[[ Task data open ]]

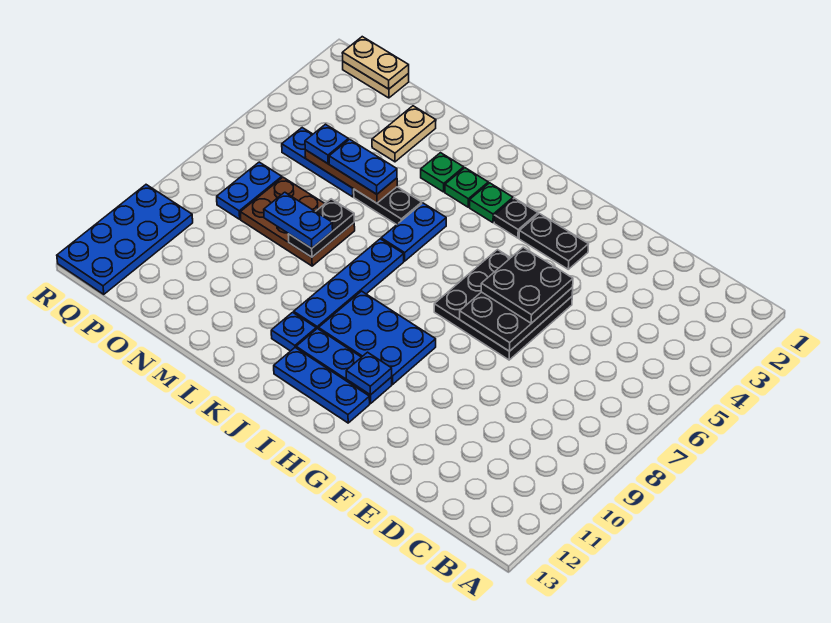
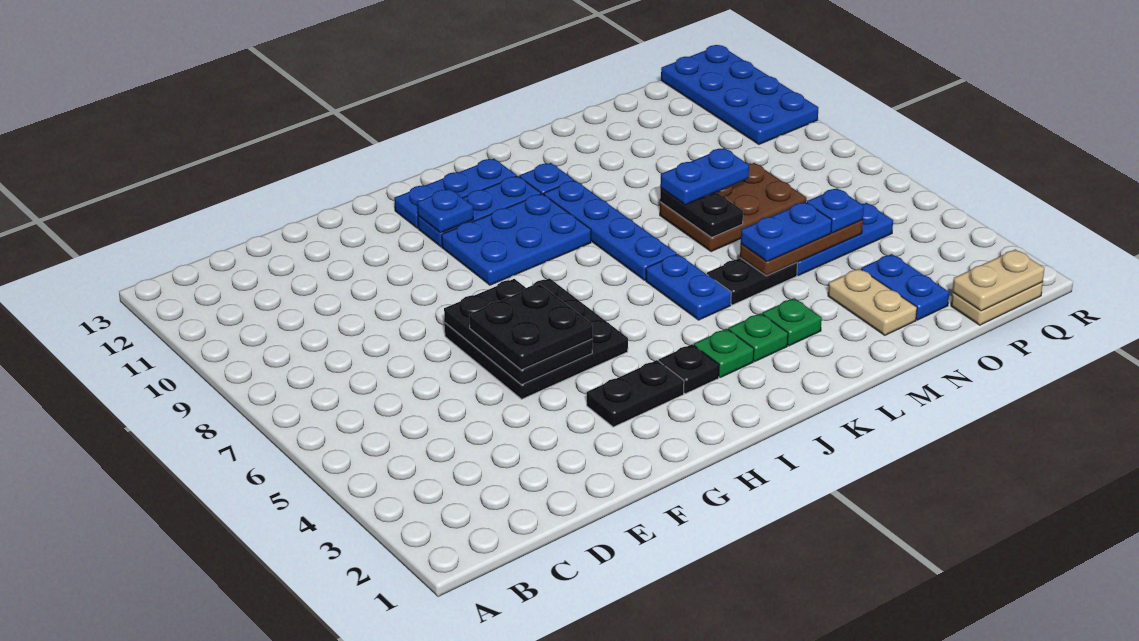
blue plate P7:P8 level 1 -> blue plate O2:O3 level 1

[[ Task data closed ]]
[[ Task data open ]]

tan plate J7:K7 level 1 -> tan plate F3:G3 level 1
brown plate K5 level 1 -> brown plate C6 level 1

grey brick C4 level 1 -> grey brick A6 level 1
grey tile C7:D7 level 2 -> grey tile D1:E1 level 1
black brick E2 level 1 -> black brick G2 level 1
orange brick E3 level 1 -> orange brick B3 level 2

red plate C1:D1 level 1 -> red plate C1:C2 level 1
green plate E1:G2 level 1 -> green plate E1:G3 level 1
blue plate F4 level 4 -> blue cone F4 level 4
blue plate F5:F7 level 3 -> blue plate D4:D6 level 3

[[ Task data closed ]]

● Problem statement
Where the listing above reaches the line that contains "tan plate J7:K7", start retyping, and finish with the line that contains "red plate C1:D1"; reproduce those lines exactly and no others.

● Your response
tan plate J7:K7 level 1 -> tan plate F3:G3 level 1
brown plate K5 level 1 -> brown plate C6 level 1

grey brick C4 level 1 -> grey brick A6 level 1
grey tile C7:D7 level 2 -> grey tile D1:E1 level 1
black brick E2 level 1 -> black brick G2 level 1
orange brick E3 level 1 -> orange brick B3 level 2

red plate C1:D1 level 1 -> red plate C1:C2 level 1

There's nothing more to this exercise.